Assignment ->
Copy each line of the entries that contains the word "domino".

####

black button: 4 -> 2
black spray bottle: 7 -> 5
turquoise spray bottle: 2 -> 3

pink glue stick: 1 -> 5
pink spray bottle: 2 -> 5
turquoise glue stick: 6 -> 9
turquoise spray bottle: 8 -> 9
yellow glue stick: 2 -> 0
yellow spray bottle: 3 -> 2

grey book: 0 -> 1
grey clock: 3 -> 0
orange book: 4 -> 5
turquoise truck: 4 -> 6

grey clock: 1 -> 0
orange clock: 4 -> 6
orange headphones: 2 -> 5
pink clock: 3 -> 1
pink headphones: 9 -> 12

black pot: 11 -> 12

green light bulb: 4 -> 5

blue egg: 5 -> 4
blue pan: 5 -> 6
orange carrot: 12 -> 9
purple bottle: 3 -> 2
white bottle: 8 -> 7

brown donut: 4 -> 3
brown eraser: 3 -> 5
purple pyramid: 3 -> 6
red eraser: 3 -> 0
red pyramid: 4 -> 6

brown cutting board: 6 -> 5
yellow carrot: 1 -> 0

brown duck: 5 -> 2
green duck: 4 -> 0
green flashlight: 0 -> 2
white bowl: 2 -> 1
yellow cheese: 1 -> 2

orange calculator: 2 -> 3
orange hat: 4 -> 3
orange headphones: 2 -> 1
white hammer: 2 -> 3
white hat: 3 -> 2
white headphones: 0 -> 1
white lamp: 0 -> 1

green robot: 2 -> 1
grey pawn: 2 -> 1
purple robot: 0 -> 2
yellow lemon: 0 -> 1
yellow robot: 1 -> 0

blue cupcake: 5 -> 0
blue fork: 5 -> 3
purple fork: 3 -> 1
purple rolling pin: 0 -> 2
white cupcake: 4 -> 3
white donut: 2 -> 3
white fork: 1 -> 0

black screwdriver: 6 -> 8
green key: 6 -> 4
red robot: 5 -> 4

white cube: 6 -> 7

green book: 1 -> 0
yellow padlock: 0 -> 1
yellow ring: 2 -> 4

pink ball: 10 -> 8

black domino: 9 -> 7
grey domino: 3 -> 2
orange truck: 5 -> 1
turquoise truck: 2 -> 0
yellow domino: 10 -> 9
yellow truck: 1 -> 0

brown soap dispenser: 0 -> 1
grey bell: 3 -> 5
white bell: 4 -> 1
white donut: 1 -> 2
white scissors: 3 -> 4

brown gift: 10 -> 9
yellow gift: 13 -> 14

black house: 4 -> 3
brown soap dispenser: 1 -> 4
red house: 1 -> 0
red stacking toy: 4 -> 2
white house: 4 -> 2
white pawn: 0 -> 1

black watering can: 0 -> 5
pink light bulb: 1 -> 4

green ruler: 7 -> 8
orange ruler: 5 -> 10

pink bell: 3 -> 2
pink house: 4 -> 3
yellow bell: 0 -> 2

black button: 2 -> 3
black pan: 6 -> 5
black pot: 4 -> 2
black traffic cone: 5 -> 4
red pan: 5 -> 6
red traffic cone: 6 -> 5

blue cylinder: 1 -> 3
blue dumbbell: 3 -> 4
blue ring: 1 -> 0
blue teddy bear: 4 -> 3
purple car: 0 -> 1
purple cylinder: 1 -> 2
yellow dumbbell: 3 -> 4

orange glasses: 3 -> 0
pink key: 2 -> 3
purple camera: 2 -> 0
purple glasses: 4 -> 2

####

Task output ->
black domino: 9 -> 7
grey domino: 3 -> 2
yellow domino: 10 -> 9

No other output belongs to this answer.